## Instructions for the task
From the line containing "(197, 307) = (698, 448): black" through the last line of the records, print every line exactly and nothing more.

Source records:
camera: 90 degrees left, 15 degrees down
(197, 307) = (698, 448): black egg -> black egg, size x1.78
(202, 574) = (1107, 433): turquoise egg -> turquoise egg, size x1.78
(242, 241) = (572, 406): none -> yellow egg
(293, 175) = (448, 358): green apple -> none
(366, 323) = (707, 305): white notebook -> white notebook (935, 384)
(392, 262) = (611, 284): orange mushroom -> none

## Task result
(197, 307) = (698, 448): black egg -> black egg, size x1.78
(202, 574) = (1107, 433): turquoise egg -> turquoise egg, size x1.78
(242, 241) = (572, 406): none -> yellow egg
(293, 175) = (448, 358): green apple -> none
(366, 323) = (707, 305): white notebook -> white notebook (935, 384)
(392, 262) = (611, 284): orange mushroom -> none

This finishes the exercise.